> **DATASET SECTION**:
***

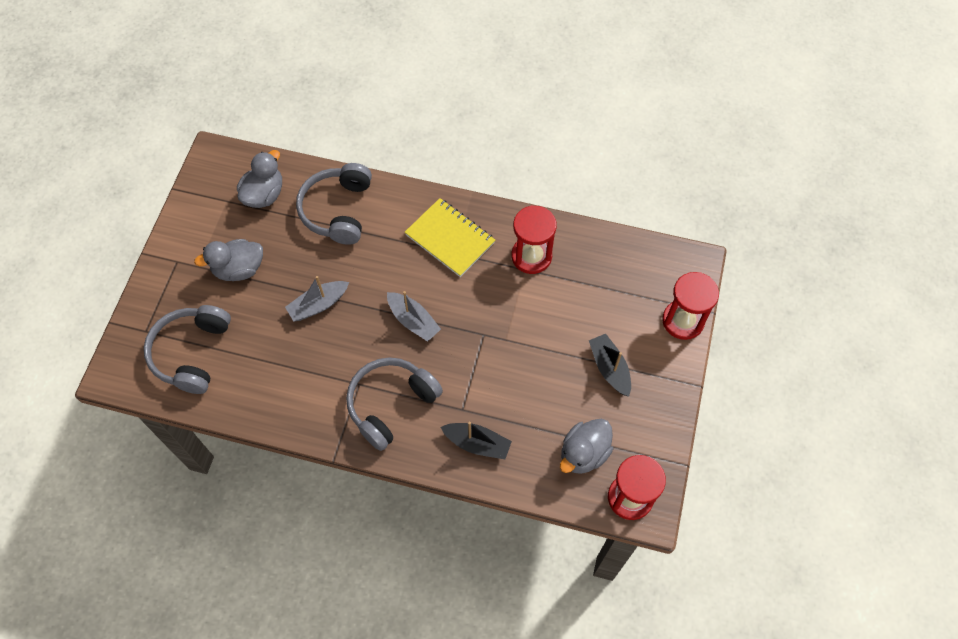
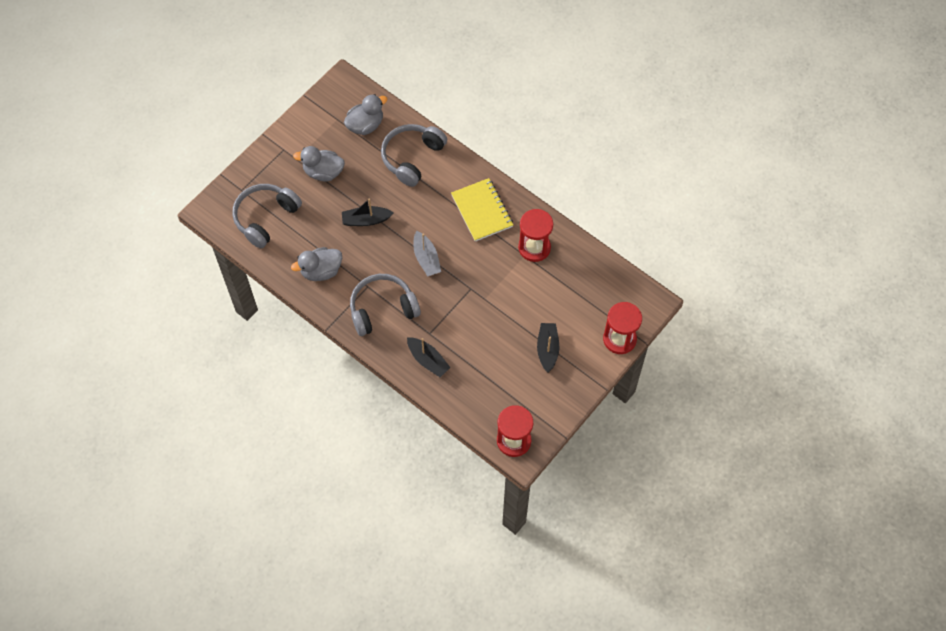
camera: 25 degrees right, 0 degrees up
grey boat [285,276,349,322] -> black boat [342,198,394,226]
grey duck [560,419,613,474] -> grey duck moved to [291,247,342,281]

***

> **EXERCISE DIRECTIONS**: The entire listing is to be printed exactly, with each picture omitted.

> **REPLY**:
camera: 25 degrees right, 0 degrees up
grey boat [285,276,349,322] -> black boat [342,198,394,226]
grey duck [560,419,613,474] -> grey duck moved to [291,247,342,281]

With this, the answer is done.